▼▼▼
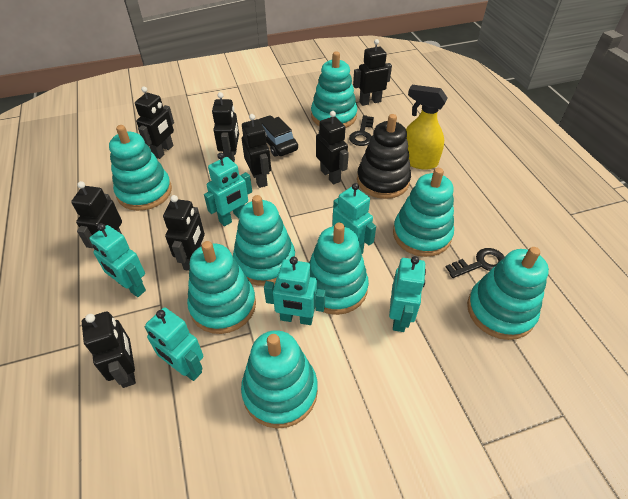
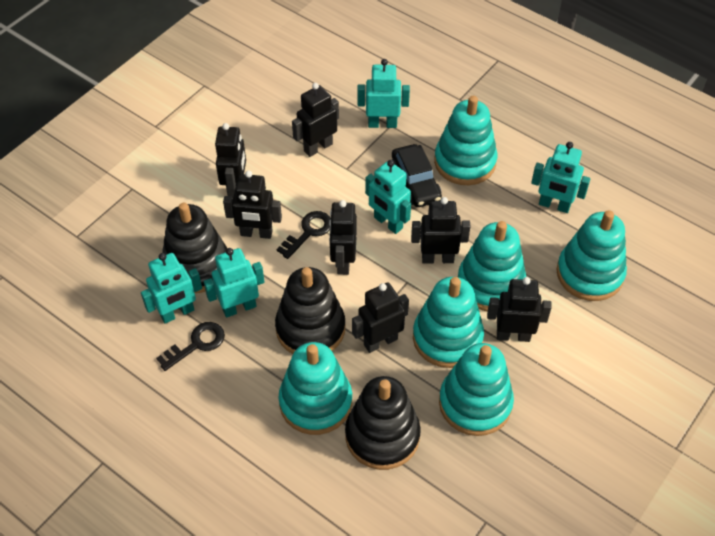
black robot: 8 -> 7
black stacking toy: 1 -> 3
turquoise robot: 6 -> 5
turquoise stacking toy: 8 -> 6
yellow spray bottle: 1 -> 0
▲▲▲
▼▼▼
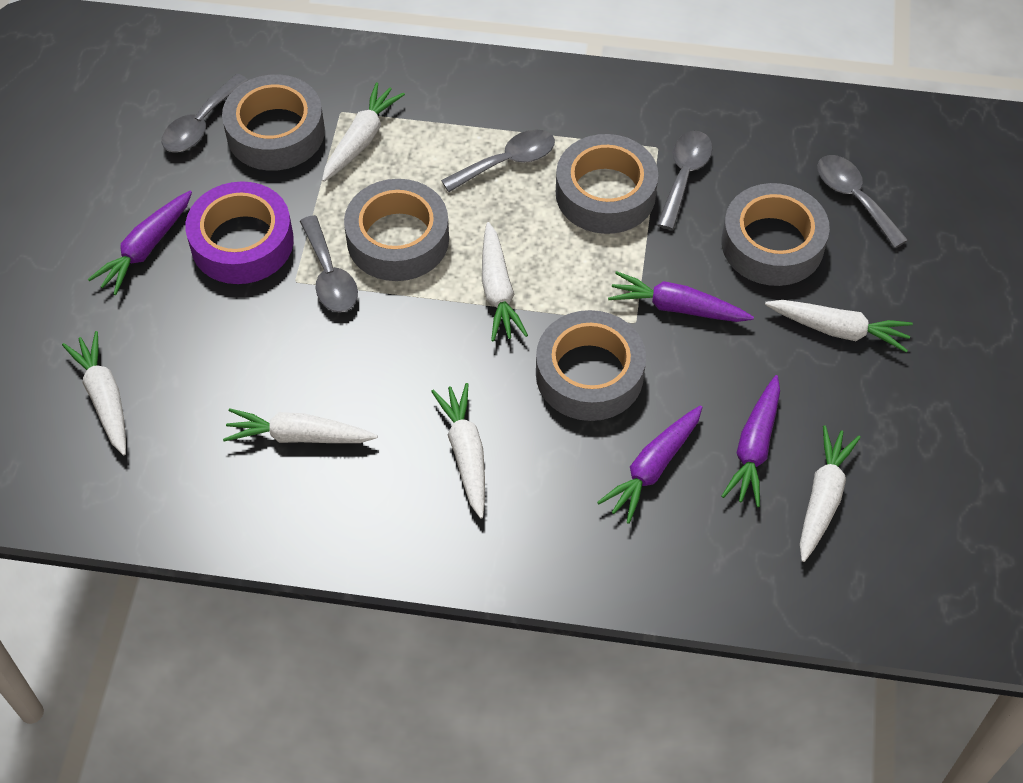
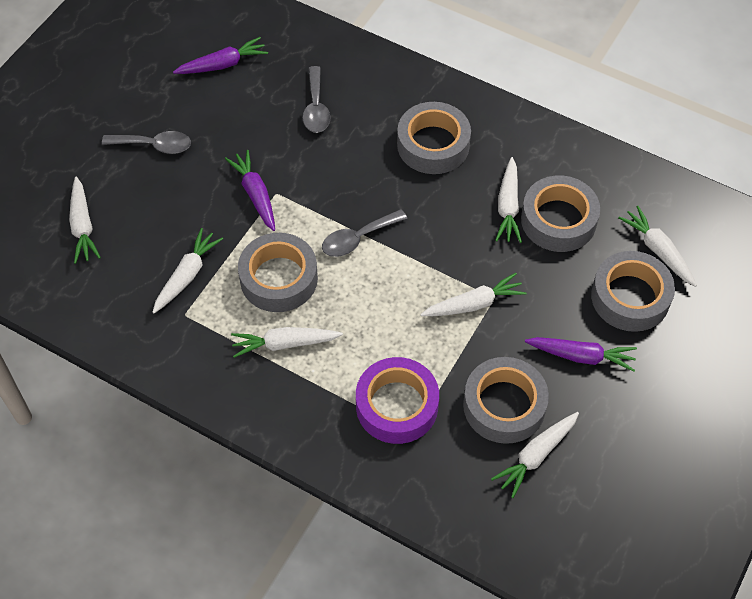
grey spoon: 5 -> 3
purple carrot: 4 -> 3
▲▲▲
* REQUIRED WORK *
Lines in the data holding the word "stacking": count them and say how many, nothing more.

* ANSWER TO THIS PROBLEM *
2